▶ **SOURCE INFORMATION**
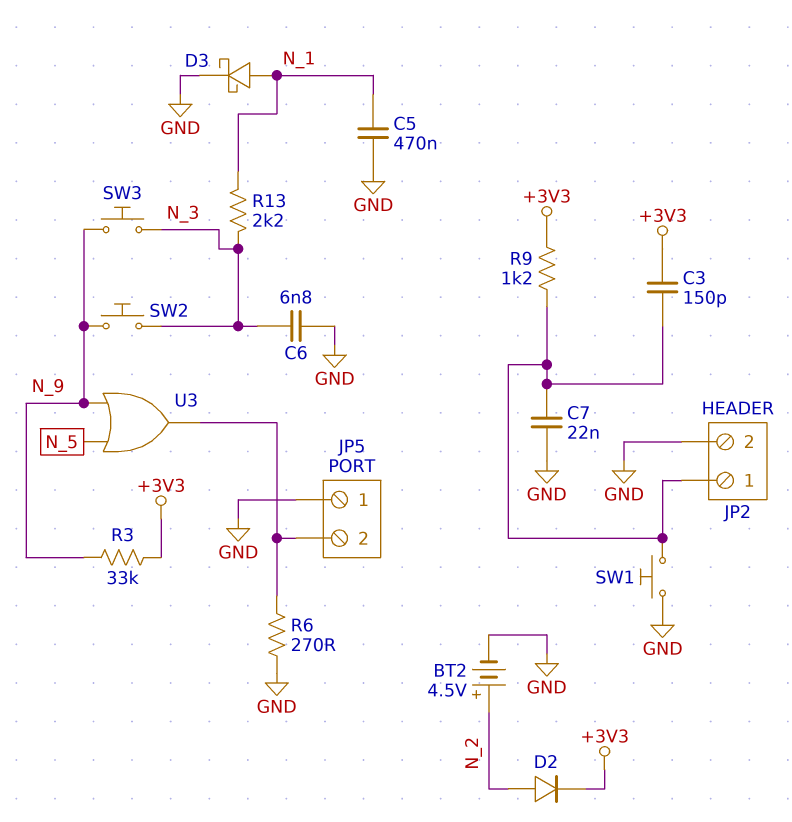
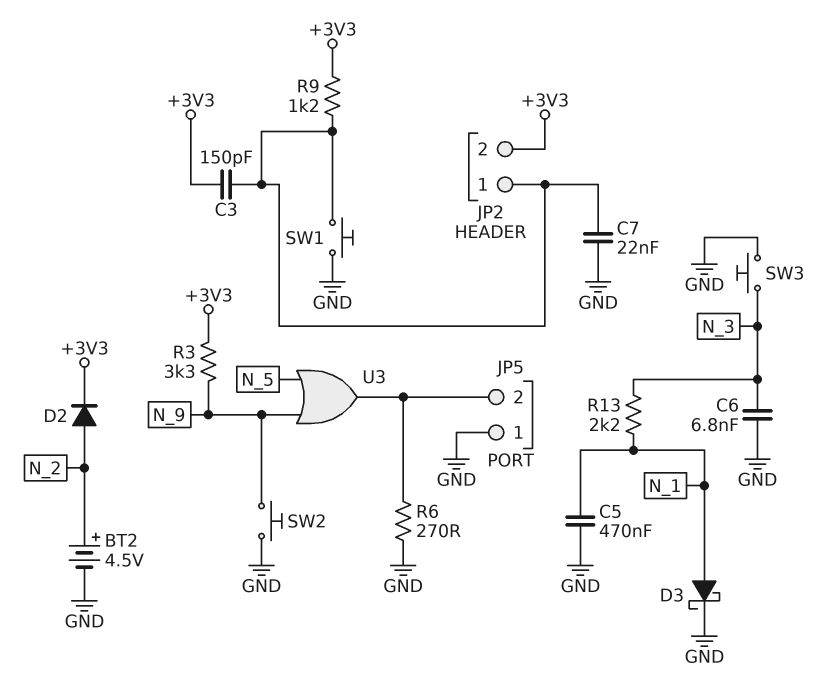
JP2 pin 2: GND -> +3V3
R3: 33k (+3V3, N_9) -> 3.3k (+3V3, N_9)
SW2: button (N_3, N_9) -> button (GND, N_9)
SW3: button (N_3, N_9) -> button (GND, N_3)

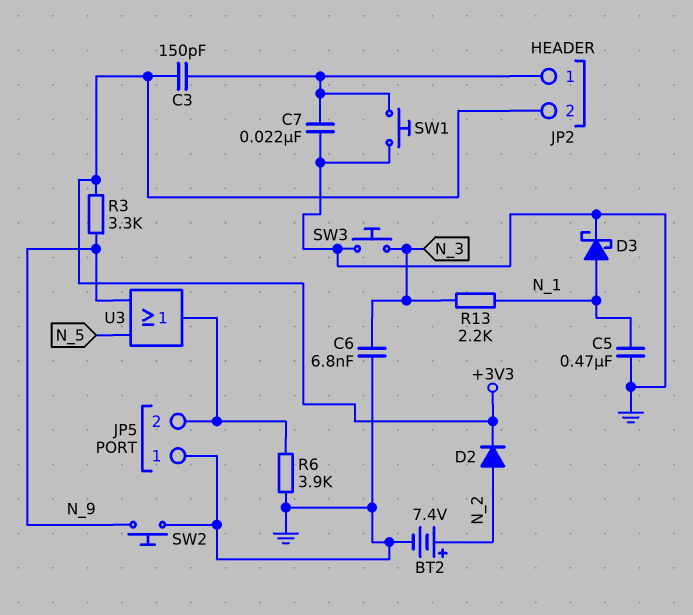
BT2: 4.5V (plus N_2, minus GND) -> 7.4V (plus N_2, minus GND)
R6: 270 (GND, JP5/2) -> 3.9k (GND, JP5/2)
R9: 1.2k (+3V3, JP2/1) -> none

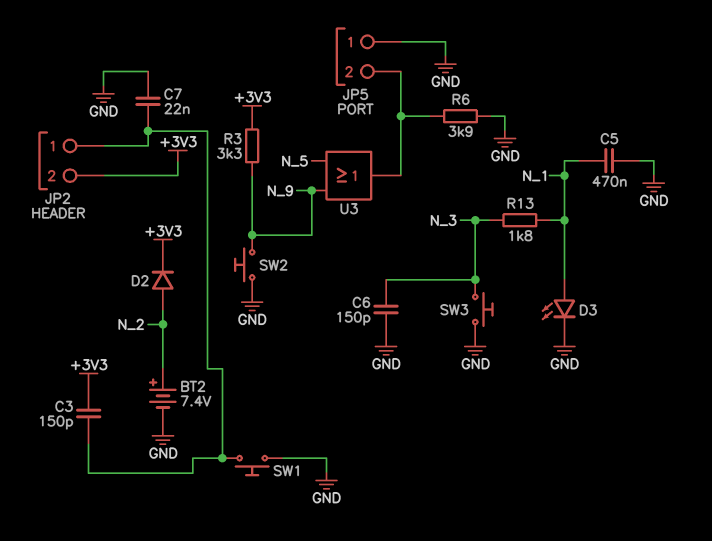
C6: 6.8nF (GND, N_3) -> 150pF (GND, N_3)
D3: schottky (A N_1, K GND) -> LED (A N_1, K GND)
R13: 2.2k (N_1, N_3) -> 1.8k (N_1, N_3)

* * *

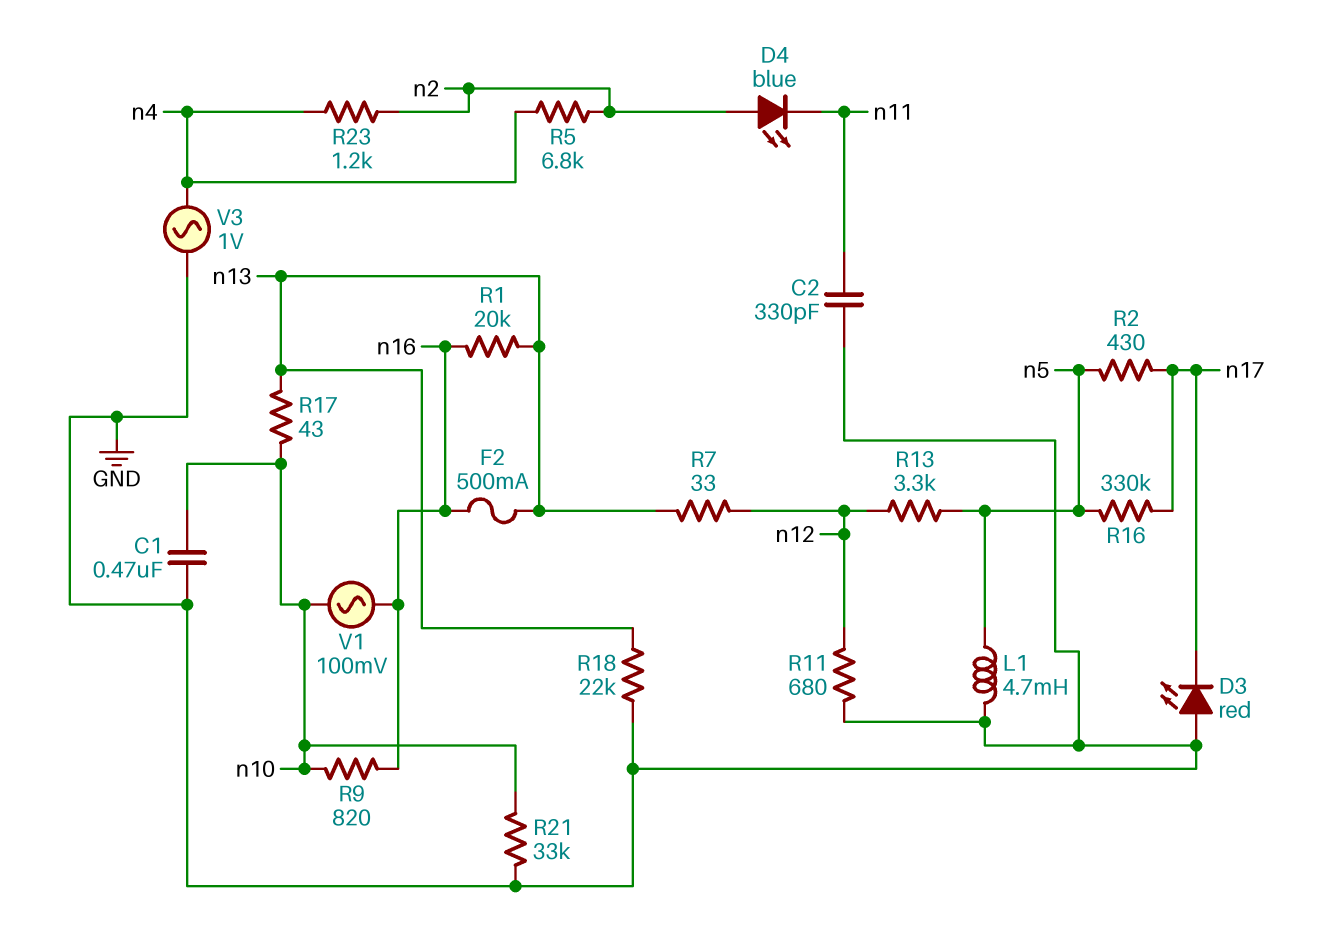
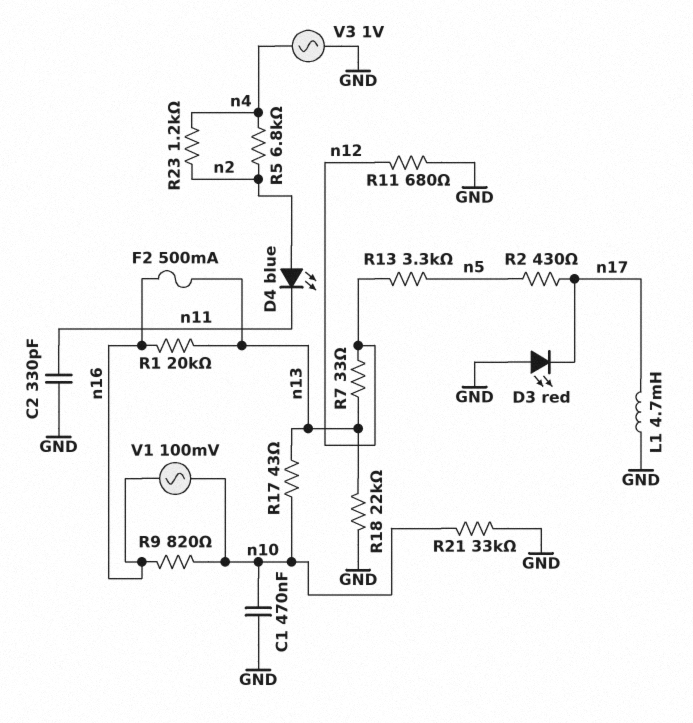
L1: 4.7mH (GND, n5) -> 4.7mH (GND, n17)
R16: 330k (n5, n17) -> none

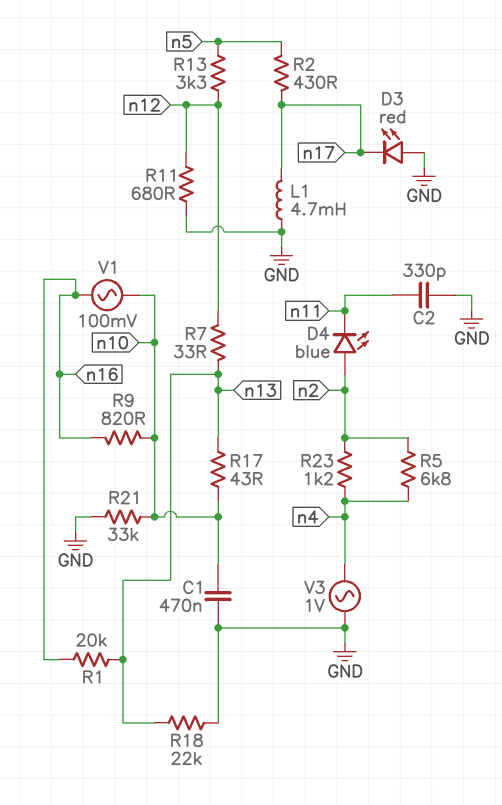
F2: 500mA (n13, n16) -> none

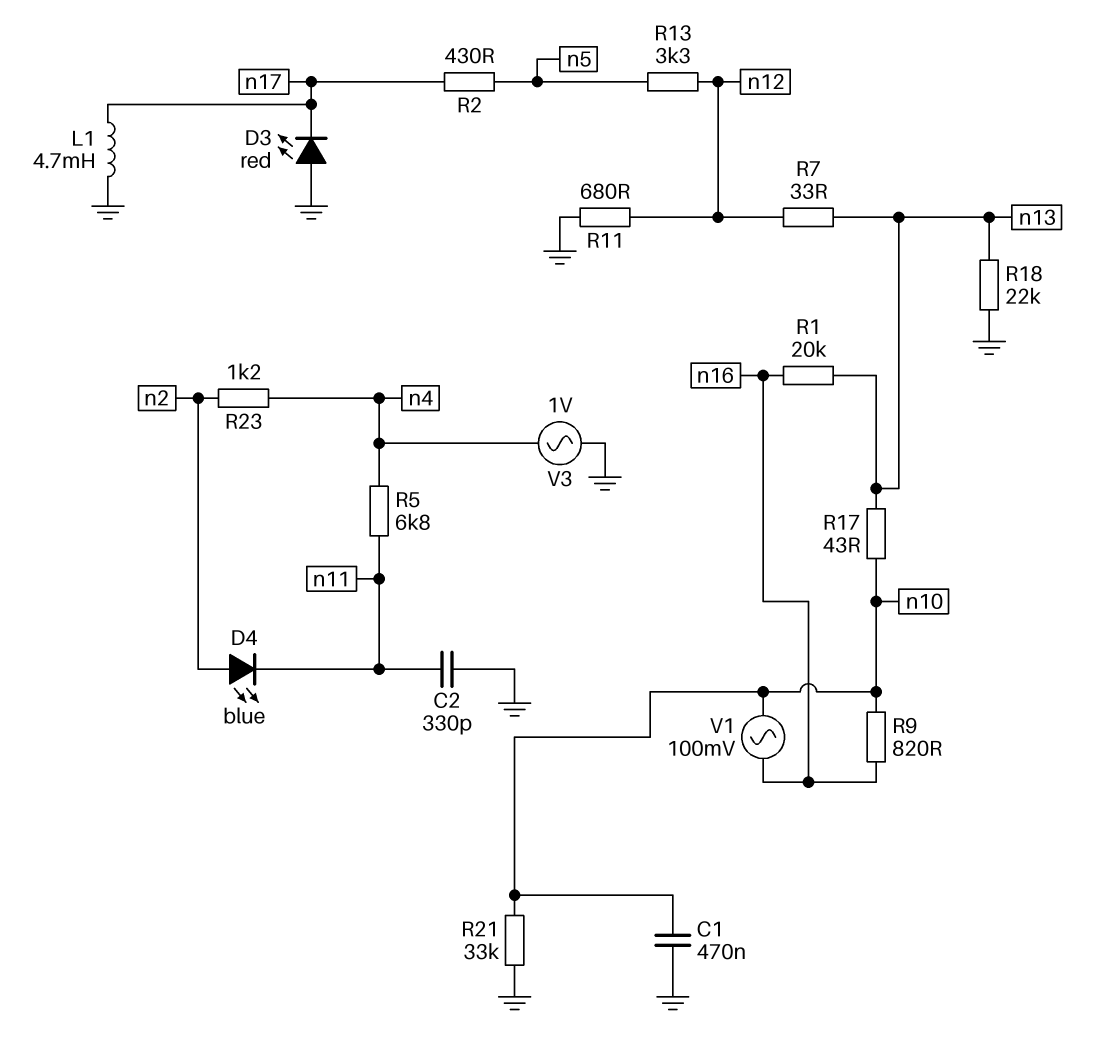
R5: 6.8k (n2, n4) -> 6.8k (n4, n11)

▶ **WHAT TO WORK ON**
Print an exact copy of the lines above, from the one containing "L1: 4.7mH (GND, n5) -> 4.7mH (GND, n17)" through the one containing "R5: 6.8k (n2, n4) -> 6.8k (n4, n11)", and leave out the pictures.

▶ **ANSWER TO THIS EXERCISE**
L1: 4.7mH (GND, n5) -> 4.7mH (GND, n17)
R16: 330k (n5, n17) -> none

F2: 500mA (n13, n16) -> none

R5: 6.8k (n2, n4) -> 6.8k (n4, n11)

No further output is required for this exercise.